Please transcribe the entries below exactly and leave out every picture.

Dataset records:
Content starts

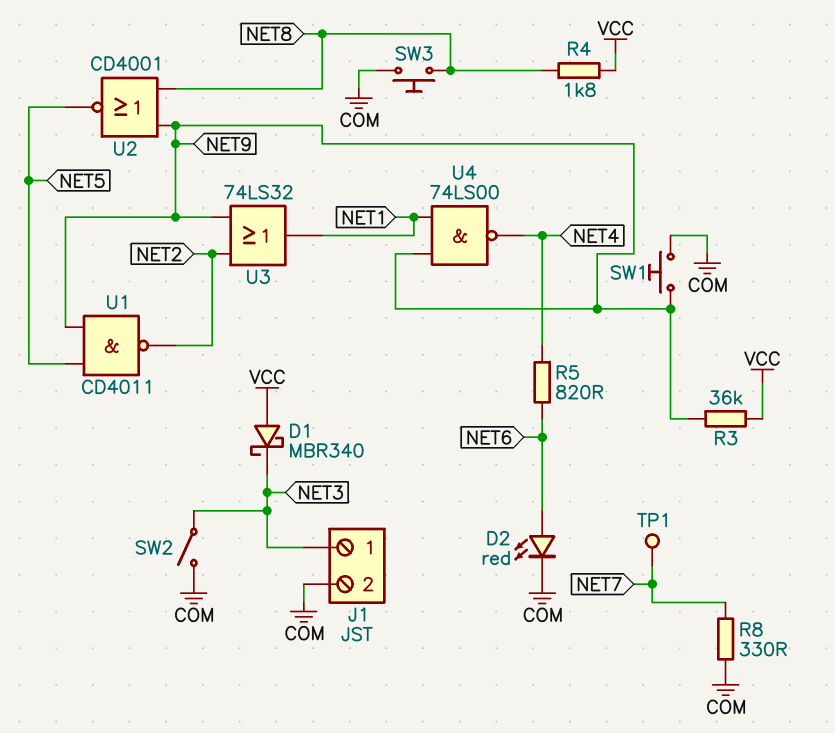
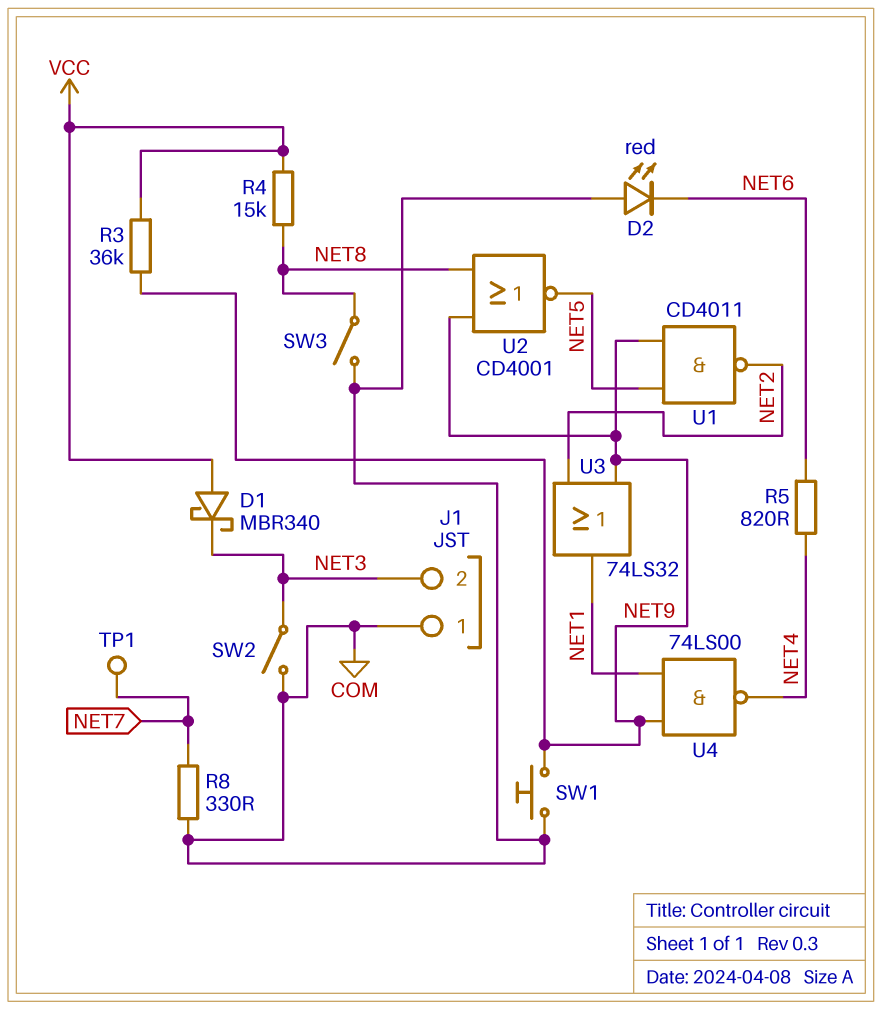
D2: LED red (A NET6, K COM) -> LED red (A COM, K NET6)
J1 pin 1: NET3 -> COM
J1 pin 2: COM -> NET3
R4: 1.8k (NET8, VCC) -> 15k (NET8, VCC)
SW3: button (COM, NET8) -> switch (COM, NET8)

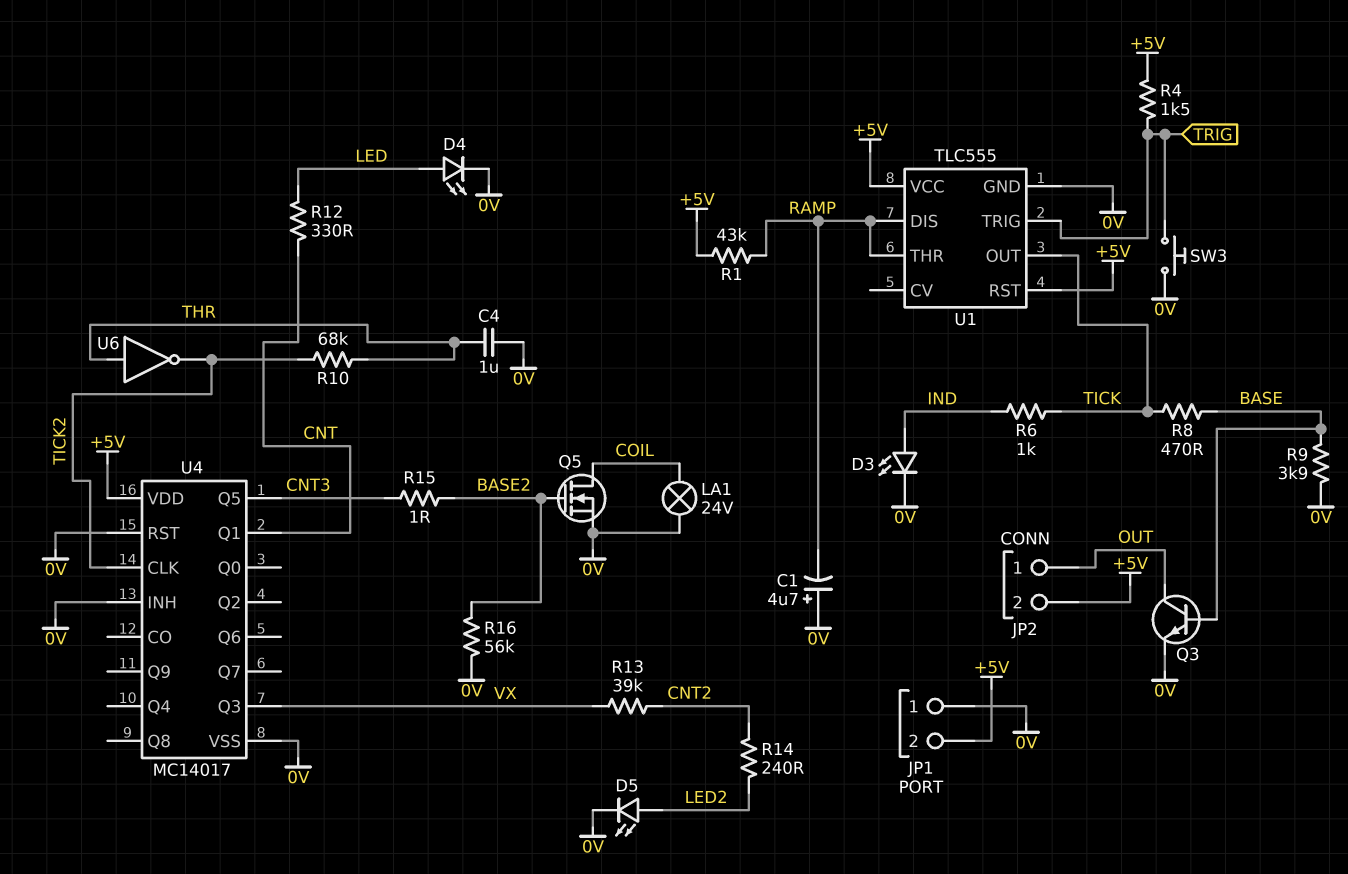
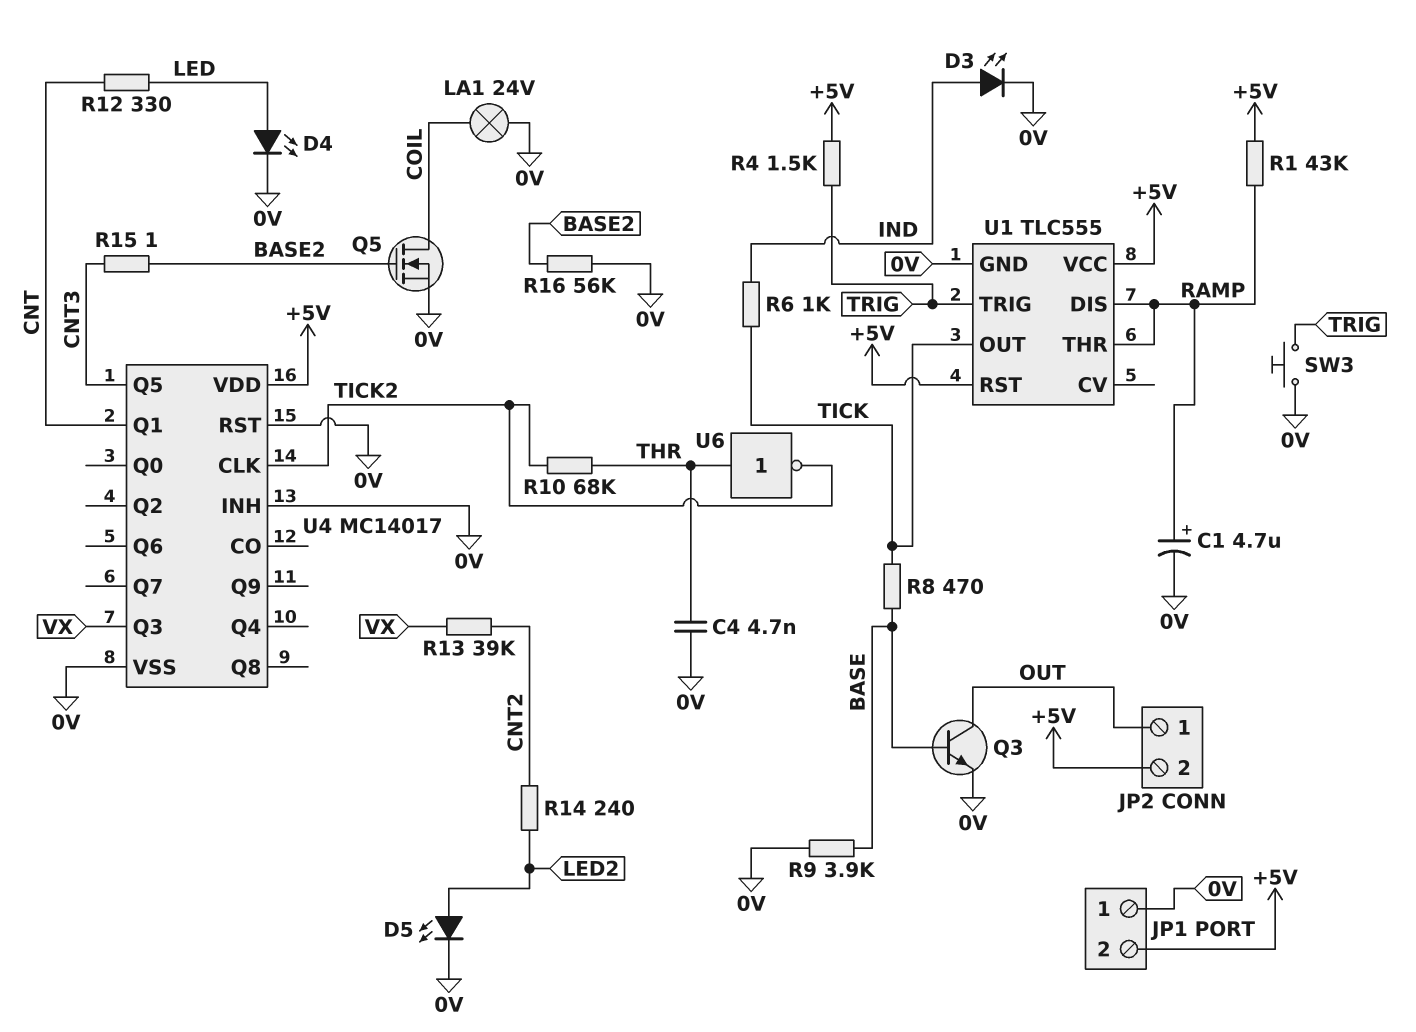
C1: 4.7uF (plus 0V, minus RAMP) -> 4.7uF (plus RAMP, minus 0V)
C4: 1uF (0V, THR) -> 4.7nF (0V, THR)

Content ends

Task response:
D2: LED red (A NET6, K COM) -> LED red (A COM, K NET6)
J1 pin 1: NET3 -> COM
J1 pin 2: COM -> NET3
R4: 1.8k (NET8, VCC) -> 15k (NET8, VCC)
SW3: button (COM, NET8) -> switch (COM, NET8)

C1: 4.7uF (plus 0V, minus RAMP) -> 4.7uF (plus RAMP, minus 0V)
C4: 1uF (0V, THR) -> 4.7nF (0V, THR)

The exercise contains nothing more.